+++ Source records +++

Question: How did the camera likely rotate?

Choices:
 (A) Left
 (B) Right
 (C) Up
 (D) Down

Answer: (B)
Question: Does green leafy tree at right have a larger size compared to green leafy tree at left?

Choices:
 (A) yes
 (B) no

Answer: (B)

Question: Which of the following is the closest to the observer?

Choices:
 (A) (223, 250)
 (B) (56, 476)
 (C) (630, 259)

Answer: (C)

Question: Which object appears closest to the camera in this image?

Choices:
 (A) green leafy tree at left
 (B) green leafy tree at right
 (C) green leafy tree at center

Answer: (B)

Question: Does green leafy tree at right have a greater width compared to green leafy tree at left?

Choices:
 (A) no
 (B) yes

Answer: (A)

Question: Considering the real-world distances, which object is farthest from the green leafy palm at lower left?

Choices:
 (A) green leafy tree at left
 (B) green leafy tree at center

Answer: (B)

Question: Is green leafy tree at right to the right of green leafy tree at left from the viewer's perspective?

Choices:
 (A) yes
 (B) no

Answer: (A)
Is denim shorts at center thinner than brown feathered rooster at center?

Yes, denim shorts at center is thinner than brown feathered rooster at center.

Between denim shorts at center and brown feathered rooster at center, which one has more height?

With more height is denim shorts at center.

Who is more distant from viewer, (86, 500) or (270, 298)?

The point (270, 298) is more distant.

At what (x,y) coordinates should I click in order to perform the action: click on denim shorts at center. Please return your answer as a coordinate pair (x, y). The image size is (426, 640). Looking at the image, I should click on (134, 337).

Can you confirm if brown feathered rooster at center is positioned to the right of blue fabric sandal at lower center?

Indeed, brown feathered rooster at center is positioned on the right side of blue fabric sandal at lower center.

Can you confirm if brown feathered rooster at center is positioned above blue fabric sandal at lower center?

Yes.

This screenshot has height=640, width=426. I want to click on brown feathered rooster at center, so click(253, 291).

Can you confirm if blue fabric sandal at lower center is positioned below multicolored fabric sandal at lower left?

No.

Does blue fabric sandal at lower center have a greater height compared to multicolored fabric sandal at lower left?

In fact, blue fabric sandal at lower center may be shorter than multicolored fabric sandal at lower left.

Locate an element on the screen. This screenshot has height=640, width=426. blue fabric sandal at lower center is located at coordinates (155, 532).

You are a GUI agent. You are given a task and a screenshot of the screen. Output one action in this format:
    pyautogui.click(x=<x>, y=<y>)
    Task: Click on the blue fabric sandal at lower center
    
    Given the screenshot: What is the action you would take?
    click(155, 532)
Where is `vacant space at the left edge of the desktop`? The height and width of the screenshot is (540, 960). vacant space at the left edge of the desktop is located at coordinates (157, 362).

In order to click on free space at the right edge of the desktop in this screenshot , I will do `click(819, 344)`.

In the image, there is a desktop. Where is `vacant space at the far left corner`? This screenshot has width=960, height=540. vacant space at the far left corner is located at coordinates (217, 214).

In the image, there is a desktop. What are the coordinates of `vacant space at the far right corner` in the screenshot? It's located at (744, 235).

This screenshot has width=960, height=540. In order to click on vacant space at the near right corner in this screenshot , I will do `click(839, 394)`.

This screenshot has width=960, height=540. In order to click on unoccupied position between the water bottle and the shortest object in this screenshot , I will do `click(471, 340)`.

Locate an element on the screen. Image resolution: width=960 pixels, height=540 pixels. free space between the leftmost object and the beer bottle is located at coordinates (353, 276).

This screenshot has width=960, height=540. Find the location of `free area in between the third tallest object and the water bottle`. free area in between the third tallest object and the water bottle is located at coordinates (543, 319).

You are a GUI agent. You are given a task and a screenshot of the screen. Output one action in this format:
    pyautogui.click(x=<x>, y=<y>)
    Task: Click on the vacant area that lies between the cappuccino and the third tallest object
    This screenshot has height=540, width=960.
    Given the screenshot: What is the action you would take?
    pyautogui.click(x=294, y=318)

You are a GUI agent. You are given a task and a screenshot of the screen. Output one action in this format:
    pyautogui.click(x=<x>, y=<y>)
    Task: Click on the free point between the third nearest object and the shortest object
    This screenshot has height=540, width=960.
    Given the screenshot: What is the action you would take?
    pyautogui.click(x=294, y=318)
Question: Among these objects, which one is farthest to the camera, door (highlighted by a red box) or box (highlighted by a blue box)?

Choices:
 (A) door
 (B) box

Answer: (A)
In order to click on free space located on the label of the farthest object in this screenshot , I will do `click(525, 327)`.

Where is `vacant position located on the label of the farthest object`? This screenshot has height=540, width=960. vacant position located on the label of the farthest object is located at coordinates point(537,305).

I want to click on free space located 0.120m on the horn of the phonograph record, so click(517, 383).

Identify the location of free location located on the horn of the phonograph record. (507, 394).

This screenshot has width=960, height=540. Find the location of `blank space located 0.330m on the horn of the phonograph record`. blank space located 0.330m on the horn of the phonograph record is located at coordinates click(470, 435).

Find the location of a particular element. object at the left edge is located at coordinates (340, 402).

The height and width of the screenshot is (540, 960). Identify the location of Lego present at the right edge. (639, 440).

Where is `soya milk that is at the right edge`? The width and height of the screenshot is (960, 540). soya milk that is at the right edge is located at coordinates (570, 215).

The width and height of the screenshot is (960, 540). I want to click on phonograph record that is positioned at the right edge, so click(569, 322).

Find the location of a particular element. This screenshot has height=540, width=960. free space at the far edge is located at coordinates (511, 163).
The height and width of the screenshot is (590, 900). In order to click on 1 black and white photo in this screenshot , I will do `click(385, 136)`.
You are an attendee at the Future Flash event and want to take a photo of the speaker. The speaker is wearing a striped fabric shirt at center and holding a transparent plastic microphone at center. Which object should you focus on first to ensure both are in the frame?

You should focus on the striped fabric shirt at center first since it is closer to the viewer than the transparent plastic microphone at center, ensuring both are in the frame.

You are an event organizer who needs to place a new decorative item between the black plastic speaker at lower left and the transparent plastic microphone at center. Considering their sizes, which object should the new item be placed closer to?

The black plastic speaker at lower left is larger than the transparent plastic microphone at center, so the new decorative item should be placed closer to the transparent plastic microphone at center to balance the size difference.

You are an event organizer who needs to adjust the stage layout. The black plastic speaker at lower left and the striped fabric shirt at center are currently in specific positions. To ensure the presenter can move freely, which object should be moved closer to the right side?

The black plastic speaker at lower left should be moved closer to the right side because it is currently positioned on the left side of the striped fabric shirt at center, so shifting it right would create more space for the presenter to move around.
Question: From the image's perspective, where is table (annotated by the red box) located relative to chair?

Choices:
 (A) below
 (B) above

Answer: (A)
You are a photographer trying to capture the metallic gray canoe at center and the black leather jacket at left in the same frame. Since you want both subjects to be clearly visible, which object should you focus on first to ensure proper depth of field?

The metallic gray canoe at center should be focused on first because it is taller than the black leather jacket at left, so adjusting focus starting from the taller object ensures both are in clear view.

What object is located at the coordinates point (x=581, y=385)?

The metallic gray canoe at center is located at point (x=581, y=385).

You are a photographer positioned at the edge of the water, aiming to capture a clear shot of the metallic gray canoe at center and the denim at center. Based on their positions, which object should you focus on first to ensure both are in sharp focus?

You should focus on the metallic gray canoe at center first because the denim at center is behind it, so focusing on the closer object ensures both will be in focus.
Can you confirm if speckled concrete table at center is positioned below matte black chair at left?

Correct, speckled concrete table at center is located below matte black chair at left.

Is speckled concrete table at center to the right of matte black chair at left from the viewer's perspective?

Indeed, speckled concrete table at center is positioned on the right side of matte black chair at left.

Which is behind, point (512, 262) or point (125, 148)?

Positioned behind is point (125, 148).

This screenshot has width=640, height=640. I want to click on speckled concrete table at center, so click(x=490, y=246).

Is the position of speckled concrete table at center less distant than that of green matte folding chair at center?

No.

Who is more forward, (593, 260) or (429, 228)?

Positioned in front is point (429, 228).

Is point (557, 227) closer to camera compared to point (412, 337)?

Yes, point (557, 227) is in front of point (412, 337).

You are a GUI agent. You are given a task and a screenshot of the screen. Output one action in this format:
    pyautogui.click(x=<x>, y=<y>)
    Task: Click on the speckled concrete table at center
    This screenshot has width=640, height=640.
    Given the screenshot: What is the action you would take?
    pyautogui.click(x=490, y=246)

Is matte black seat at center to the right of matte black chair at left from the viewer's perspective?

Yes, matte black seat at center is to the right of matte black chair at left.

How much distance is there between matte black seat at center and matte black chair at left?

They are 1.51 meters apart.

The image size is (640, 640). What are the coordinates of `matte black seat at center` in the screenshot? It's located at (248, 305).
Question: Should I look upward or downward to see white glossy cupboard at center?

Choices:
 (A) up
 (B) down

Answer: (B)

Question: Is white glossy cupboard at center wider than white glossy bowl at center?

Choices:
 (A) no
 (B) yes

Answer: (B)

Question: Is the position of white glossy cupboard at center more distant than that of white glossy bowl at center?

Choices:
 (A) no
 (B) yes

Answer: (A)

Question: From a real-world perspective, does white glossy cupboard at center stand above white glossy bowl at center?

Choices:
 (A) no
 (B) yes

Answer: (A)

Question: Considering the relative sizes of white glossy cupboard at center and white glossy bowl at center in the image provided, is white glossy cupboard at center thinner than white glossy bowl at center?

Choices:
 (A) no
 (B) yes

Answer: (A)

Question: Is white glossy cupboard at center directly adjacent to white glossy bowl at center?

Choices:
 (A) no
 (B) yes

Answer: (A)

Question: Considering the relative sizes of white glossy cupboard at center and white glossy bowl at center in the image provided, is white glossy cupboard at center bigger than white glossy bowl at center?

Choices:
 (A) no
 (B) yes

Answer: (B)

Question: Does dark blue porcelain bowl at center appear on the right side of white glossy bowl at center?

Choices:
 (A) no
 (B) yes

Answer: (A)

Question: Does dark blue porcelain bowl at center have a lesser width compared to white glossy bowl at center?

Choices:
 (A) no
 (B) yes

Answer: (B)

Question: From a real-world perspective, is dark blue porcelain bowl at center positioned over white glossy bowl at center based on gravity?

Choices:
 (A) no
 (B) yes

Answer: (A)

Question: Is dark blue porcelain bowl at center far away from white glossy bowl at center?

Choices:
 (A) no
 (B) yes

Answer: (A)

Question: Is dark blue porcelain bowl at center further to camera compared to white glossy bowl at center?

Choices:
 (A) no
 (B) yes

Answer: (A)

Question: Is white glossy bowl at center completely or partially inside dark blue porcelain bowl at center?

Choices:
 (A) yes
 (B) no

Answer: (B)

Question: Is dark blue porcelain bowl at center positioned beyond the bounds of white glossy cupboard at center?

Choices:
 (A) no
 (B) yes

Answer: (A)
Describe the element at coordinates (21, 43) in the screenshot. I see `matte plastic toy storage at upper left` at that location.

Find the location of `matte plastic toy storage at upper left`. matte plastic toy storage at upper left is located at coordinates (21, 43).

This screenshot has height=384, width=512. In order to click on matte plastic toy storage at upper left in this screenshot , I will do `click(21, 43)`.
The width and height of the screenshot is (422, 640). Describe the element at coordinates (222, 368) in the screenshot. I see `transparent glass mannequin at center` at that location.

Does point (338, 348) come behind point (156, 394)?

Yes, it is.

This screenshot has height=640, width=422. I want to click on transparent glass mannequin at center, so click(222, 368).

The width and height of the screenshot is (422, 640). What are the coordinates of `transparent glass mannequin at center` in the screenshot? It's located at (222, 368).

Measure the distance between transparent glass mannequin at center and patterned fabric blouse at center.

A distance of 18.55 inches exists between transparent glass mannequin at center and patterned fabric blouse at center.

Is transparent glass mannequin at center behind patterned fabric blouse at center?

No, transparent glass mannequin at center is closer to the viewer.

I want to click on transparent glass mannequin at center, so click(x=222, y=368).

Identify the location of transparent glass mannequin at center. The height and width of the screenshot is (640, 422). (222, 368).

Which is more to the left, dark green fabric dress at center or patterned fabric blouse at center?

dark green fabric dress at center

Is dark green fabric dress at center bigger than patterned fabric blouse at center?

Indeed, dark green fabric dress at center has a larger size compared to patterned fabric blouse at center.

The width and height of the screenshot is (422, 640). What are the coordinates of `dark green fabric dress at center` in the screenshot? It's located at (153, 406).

+++

Assignment
Copy out the listing above word for word, everything from the line containing "In the image, there is a desktop. Where" down to the line containing "click on vacant", including both of those lines.

The completed task
In the image, there is a desktop. Where is `vacant space at the far left corner`? This screenshot has width=960, height=540. vacant space at the far left corner is located at coordinates (217, 214).

In the image, there is a desktop. What are the coordinates of `vacant space at the far right corner` in the screenshot? It's located at (744, 235).

This screenshot has width=960, height=540. In order to click on vacant space at the near right corner in this screenshot , I will do `click(839, 394)`.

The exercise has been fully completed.